What is needed:
Word for word, restate every record, though not the pictures.

Records from a collection:
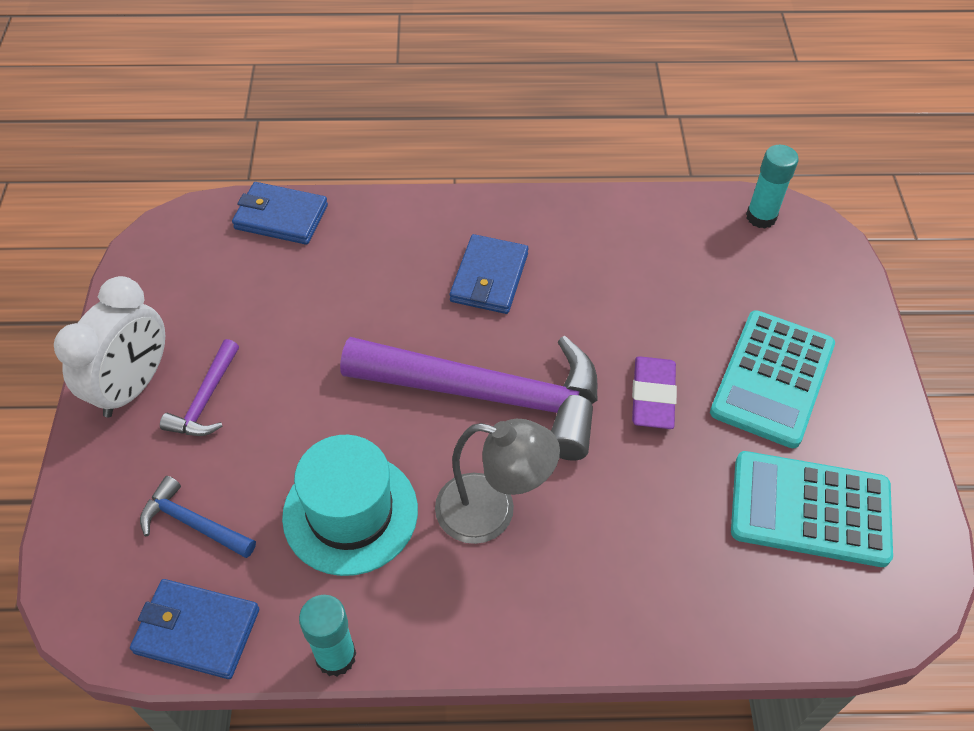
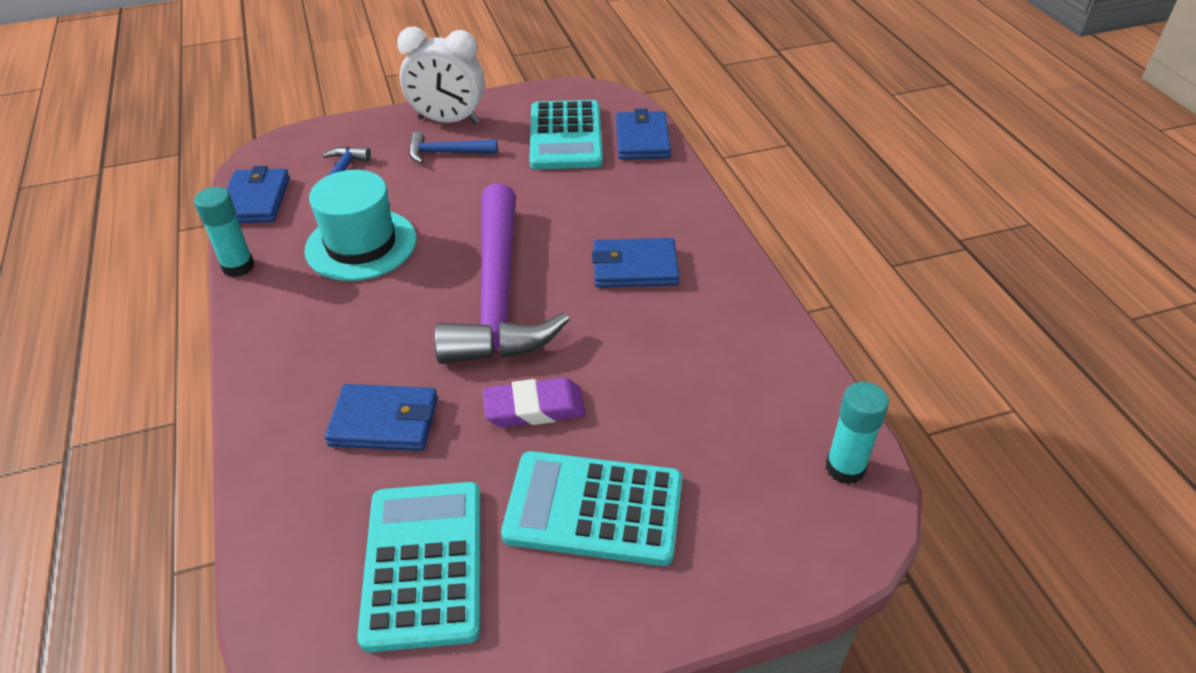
camera: 75 degrees right, 10 degrees down
(206, 399) = (446, 153): purple hammer -> blue hammer
(237, 280) = (565, 136): none -> turquoise calculator
(492, 512) = (376, 321): grey lamp -> none
(640, 521) = (384, 422): none -> blue wallet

Task solution:
camera: 75 degrees right, 10 degrees down
(206, 399) = (446, 153): purple hammer -> blue hammer
(237, 280) = (565, 136): none -> turquoise calculator
(492, 512) = (376, 321): grey lamp -> none
(640, 521) = (384, 422): none -> blue wallet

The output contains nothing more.